▸ Dataset records
▼
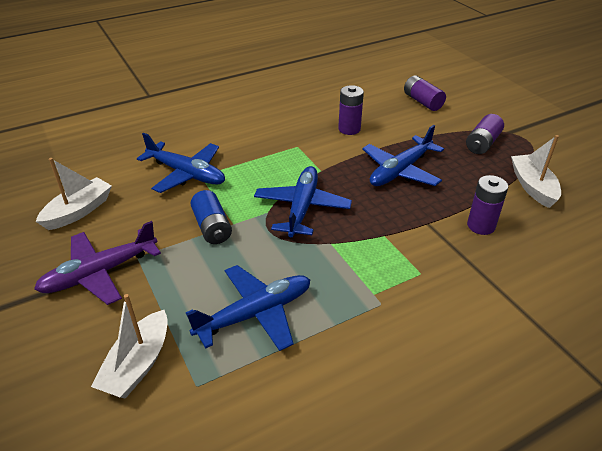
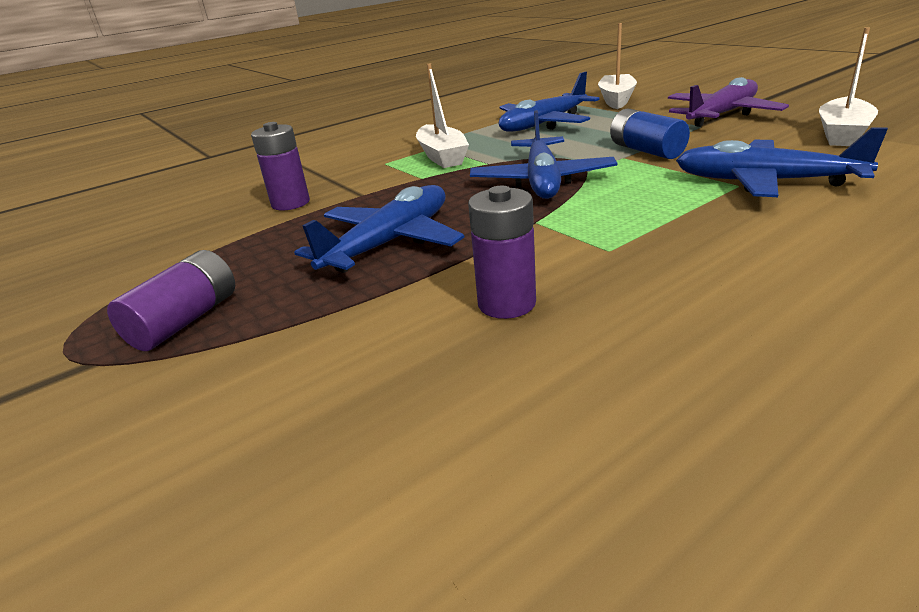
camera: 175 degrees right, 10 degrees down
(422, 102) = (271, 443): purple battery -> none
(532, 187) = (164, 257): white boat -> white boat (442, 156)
▲
▼
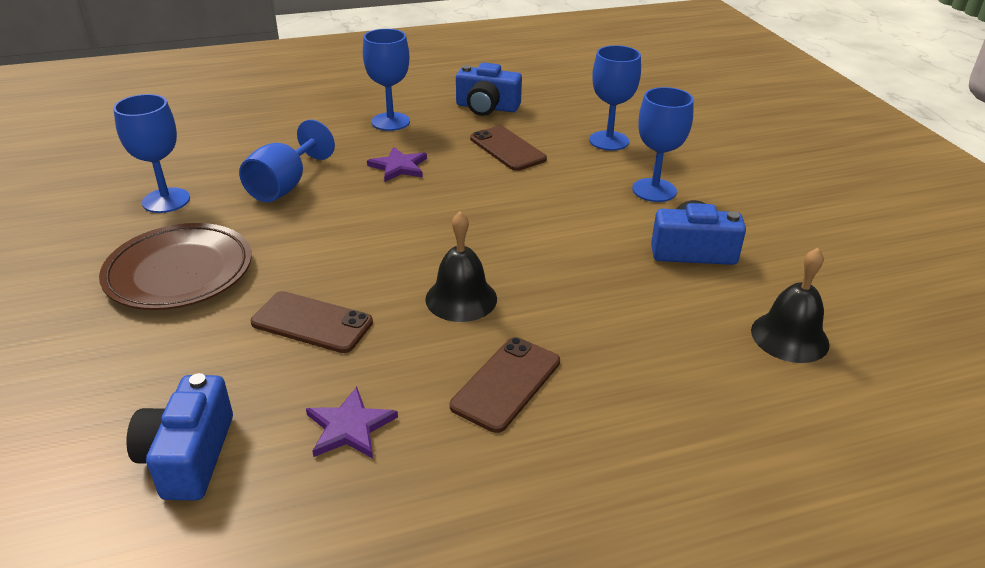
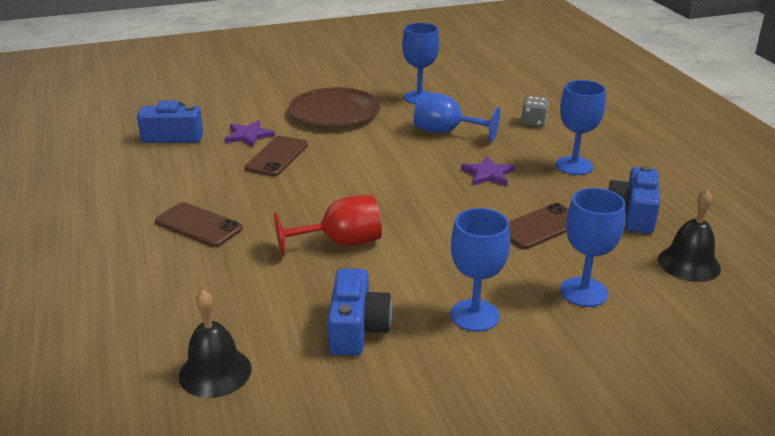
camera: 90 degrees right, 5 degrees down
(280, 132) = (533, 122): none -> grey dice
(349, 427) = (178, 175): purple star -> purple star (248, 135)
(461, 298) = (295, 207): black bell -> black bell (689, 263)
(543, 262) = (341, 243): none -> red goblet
▲
▼
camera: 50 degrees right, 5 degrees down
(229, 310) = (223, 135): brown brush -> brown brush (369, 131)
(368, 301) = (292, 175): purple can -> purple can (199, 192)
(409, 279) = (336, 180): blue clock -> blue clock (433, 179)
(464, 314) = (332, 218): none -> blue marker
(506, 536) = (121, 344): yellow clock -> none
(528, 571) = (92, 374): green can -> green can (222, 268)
▲
Lines containing the string "right" are the ones to copy from the entries above.

camera: 175 degrees right, 10 degrees down
camera: 90 degrees right, 5 degrees down
camera: 50 degrees right, 5 degrees down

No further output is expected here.